What this task involves:
Your task is to reproduce exactly the lines from the line with "grey egg [621,289,658,326]" through the end of the records below.

Input records:
----

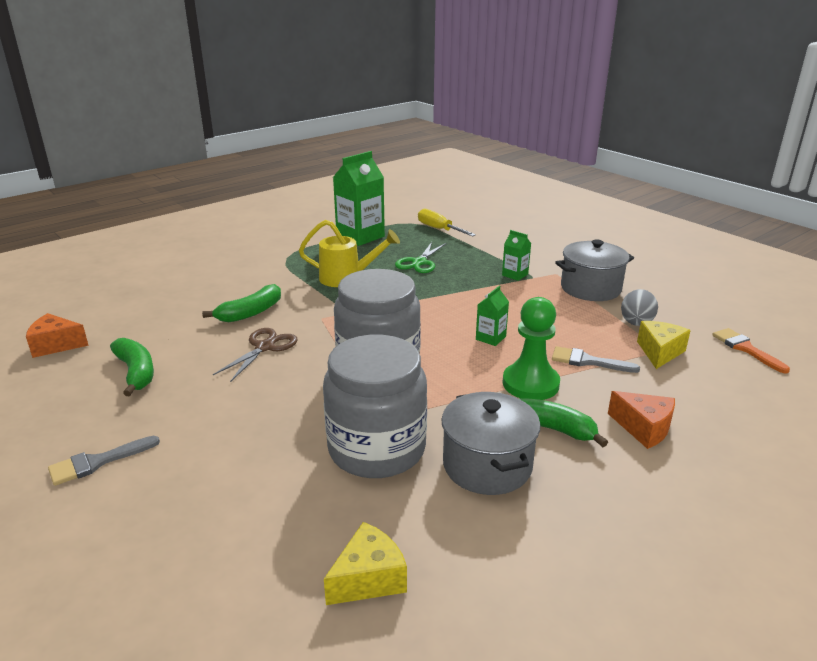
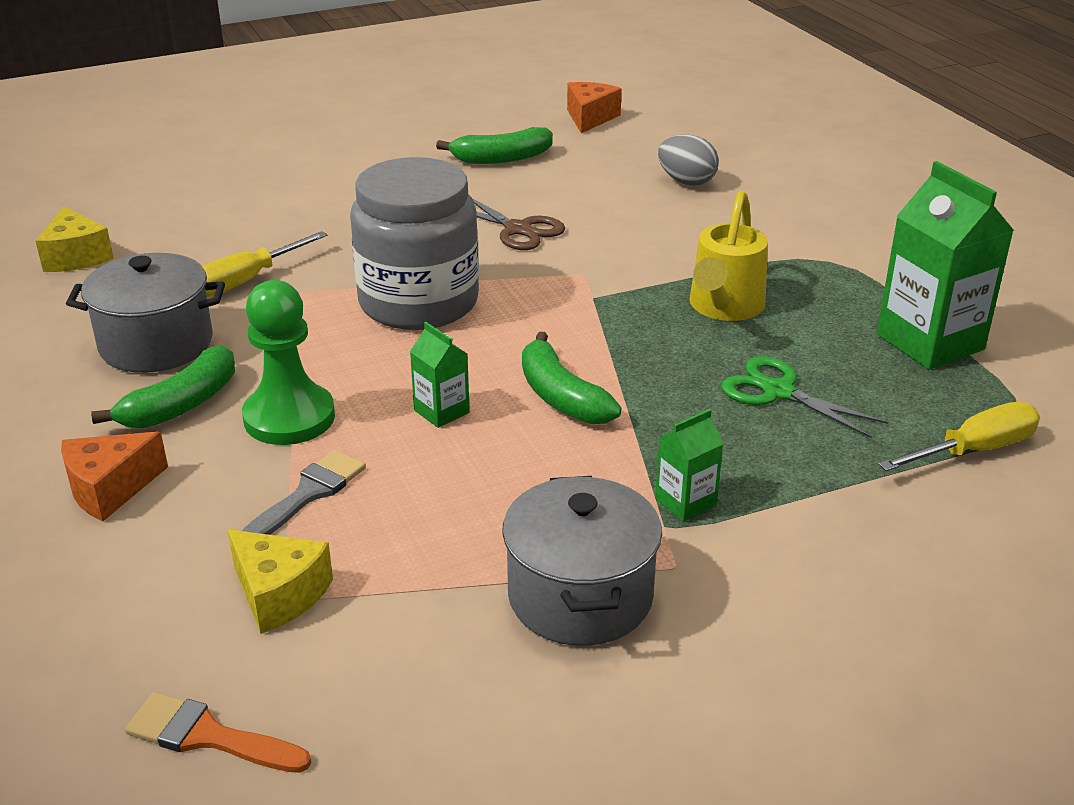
camera: 105 degrees right, 5 degrees up
grey brush [48,436,160,486] -> none
green banana [202,284,281,322] -> green banana moved to [522,332,622,424]
grey jar [323,335,427,478] -> yellow screwdriver [202,231,328,297]
grey egg [621,289,658,326] -> grey egg moved to [658,134,719,186]
orange brush [712,328,790,374] -> orange brush turned 150 degrees counterclockwise [125,692,311,773]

----

Written solution:
grey egg [621,289,658,326] -> grey egg moved to [658,134,719,186]
orange brush [712,328,790,374] -> orange brush turned 150 degrees counterclockwise [125,692,311,773]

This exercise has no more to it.